Extracted records:
-- -- --

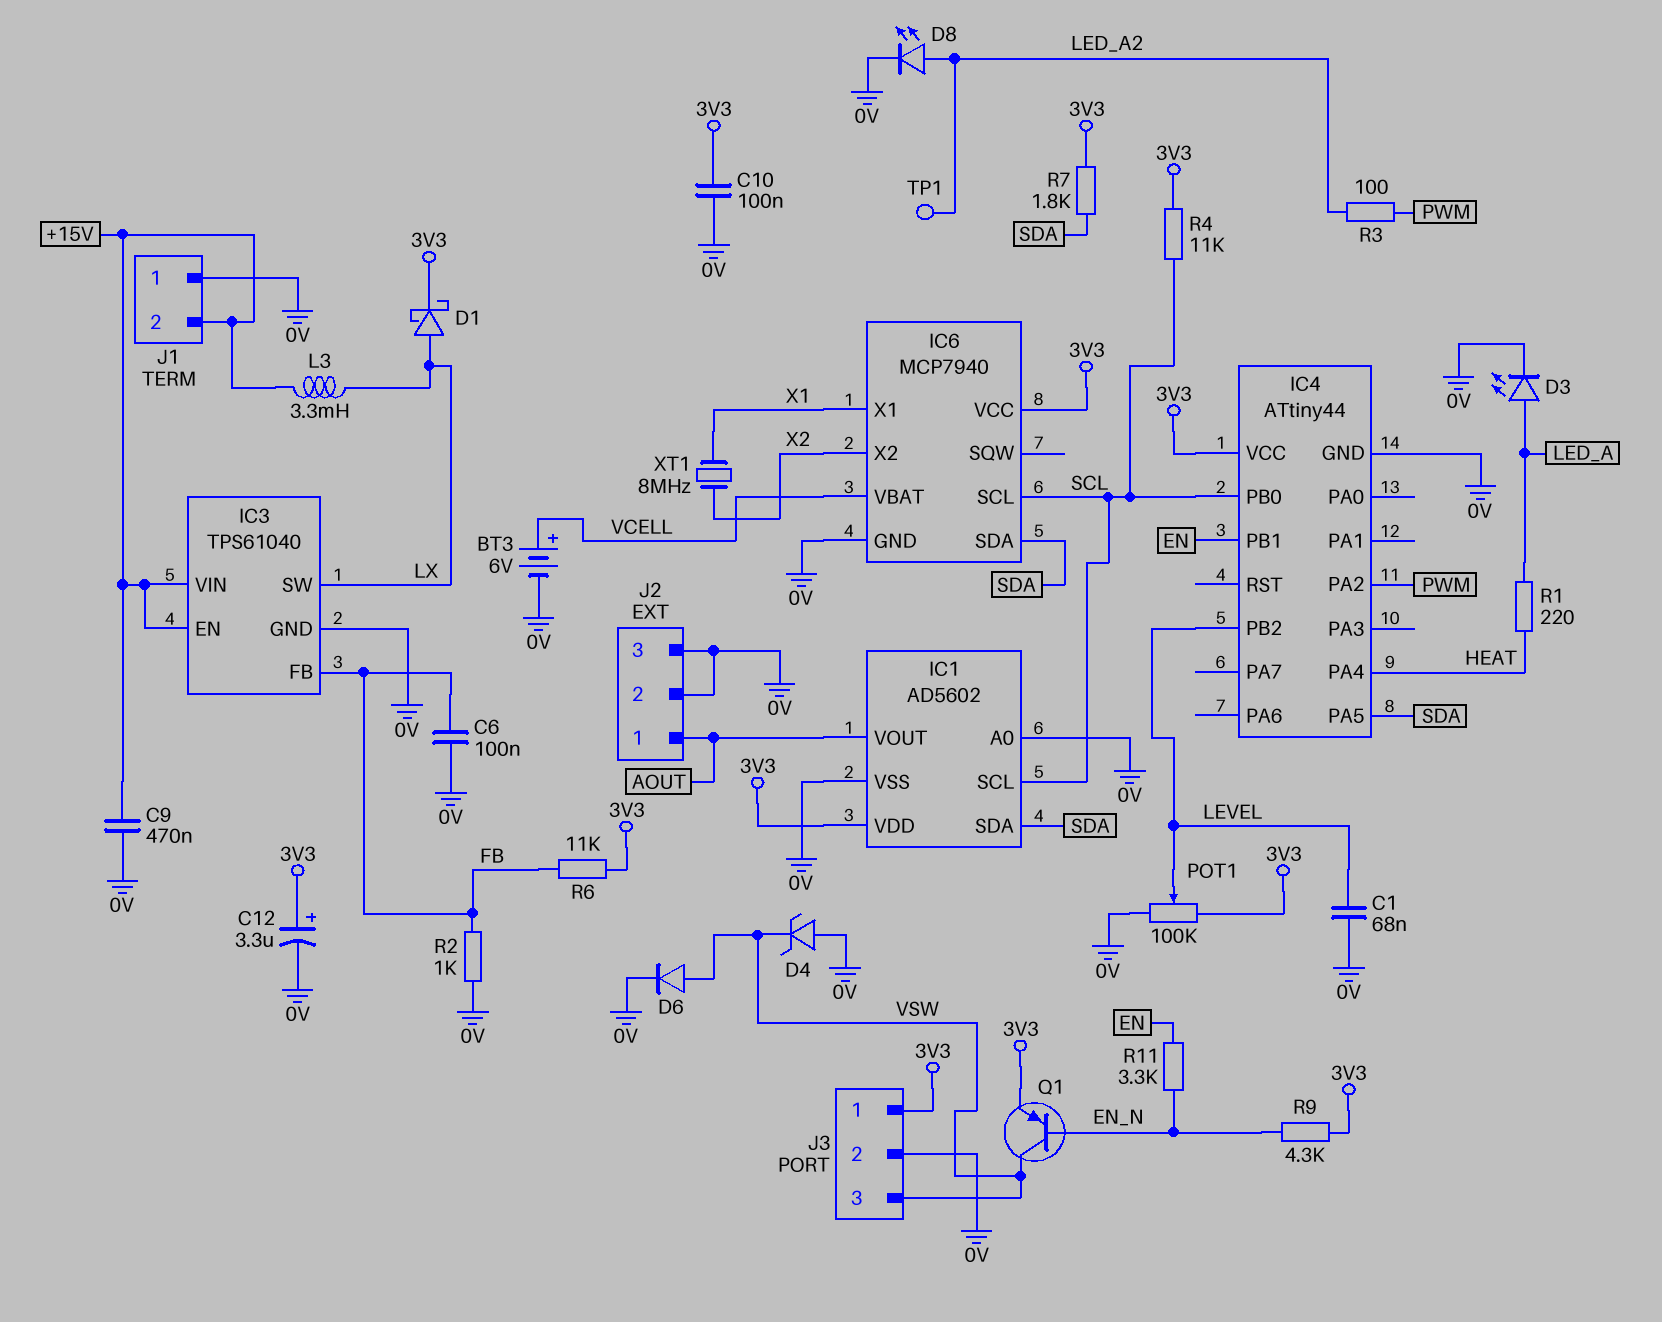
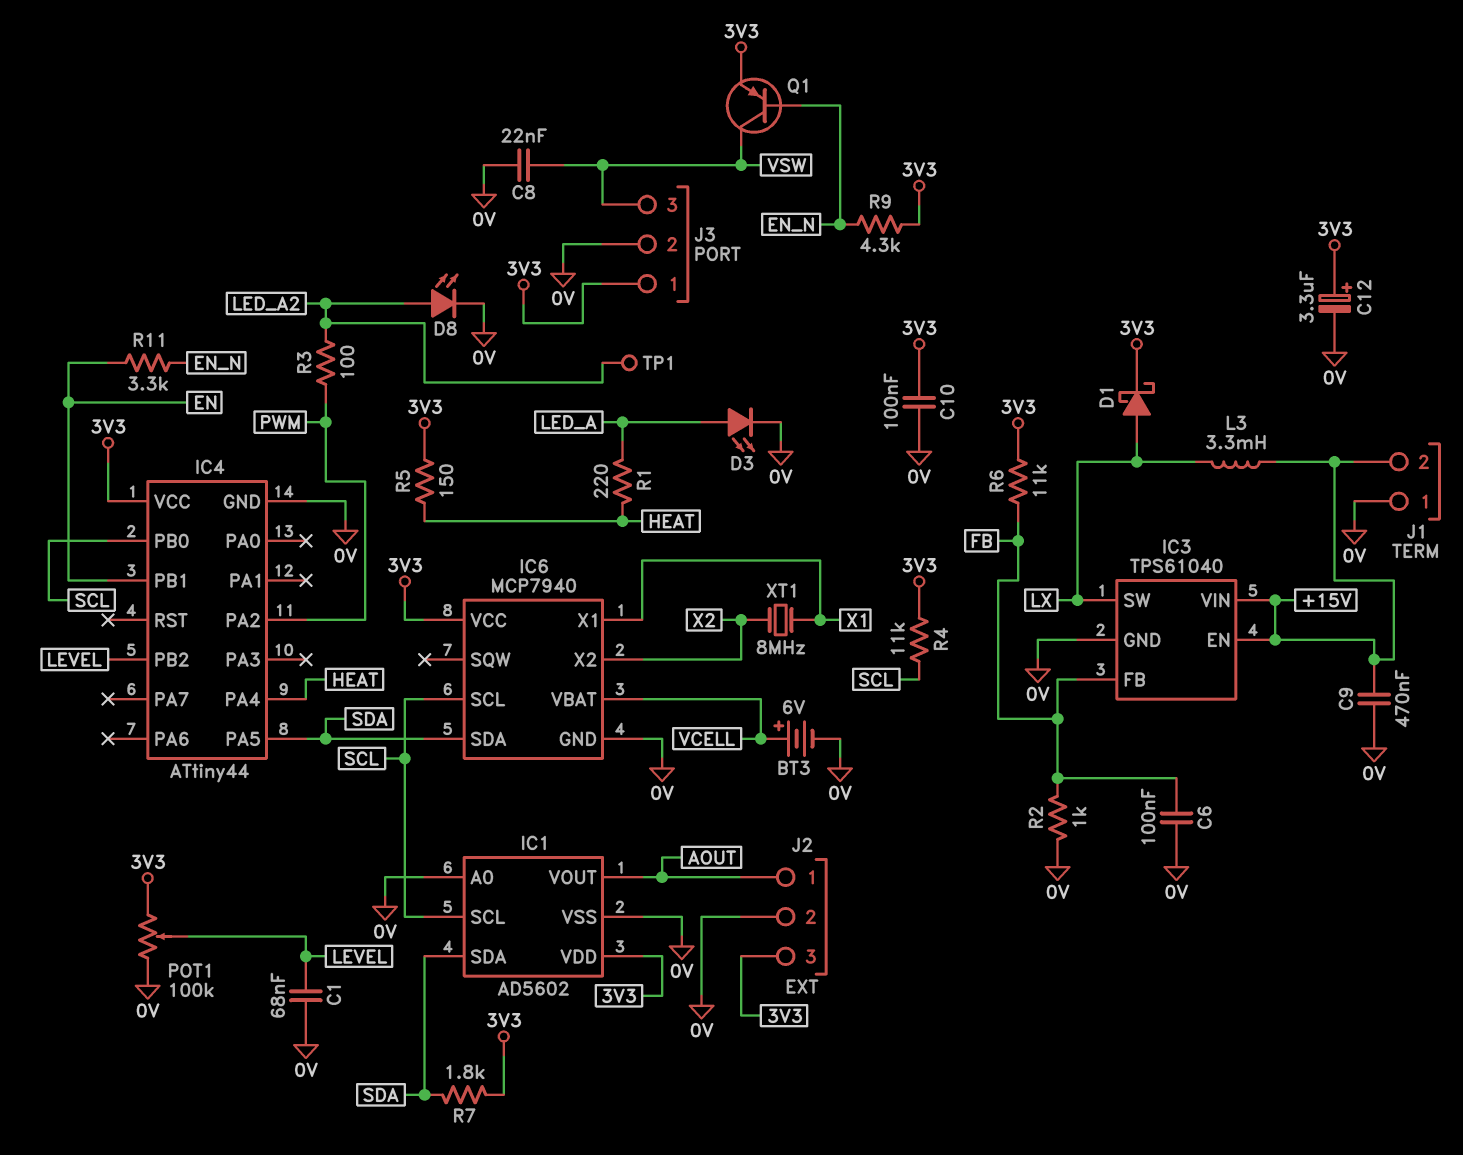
C8: none -> 22nF (0V, VSW)
D4: zener (A 0V, K VSW) -> none
D6: diode (A VSW, K 0V) -> none
J2 pin 3: 0V -> 3V3
R5: none -> 150 (3V3, HEAT)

-- -- --

Task item:
The answer must be a single number: the count of lines above that contain the word "none".

Worked solution:
4